Problem
From the entries below, copy every line that has the word "Note".

********************

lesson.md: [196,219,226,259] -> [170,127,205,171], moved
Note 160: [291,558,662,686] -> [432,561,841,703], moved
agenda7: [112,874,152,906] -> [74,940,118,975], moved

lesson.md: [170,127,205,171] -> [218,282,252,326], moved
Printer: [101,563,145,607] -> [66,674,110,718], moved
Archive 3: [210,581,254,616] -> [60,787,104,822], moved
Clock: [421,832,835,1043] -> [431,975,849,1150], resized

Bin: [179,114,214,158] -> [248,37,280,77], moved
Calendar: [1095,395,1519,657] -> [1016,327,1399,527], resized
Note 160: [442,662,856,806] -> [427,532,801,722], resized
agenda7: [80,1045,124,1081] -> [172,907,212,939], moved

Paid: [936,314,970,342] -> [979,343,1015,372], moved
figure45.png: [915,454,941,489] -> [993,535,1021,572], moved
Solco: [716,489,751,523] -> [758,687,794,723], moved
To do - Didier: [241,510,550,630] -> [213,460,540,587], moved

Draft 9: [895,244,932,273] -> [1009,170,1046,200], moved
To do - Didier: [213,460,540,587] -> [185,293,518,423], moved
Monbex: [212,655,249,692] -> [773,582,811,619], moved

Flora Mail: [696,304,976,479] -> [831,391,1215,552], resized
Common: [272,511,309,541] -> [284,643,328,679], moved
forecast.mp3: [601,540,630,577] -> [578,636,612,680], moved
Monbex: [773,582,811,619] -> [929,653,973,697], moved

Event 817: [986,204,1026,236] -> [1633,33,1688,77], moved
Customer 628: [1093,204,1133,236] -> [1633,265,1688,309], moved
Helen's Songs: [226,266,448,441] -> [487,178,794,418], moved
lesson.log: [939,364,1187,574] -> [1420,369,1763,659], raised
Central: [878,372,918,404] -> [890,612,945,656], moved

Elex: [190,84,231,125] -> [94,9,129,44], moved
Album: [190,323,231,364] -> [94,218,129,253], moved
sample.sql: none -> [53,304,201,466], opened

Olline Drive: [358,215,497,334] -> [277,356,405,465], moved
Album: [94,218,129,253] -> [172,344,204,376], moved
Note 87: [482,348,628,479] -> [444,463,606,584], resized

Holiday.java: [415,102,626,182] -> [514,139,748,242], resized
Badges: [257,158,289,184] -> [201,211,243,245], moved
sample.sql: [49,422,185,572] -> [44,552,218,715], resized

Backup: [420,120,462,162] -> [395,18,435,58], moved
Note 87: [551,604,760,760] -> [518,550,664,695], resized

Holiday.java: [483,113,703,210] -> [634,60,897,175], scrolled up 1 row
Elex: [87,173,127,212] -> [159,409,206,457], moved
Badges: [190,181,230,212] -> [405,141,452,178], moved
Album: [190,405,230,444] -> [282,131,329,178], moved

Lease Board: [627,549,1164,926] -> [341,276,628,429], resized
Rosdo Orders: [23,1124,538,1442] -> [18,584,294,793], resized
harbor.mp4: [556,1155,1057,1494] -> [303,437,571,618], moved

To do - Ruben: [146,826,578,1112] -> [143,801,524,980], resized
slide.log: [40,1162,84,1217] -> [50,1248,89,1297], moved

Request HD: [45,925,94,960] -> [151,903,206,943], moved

********************

Exercise solution
Note 160: [291,558,662,686] -> [432,561,841,703], moved
Note 160: [442,662,856,806] -> [427,532,801,722], resized
Note 87: [482,348,628,479] -> [444,463,606,584], resized
Note 87: [551,604,760,760] -> [518,550,664,695], resized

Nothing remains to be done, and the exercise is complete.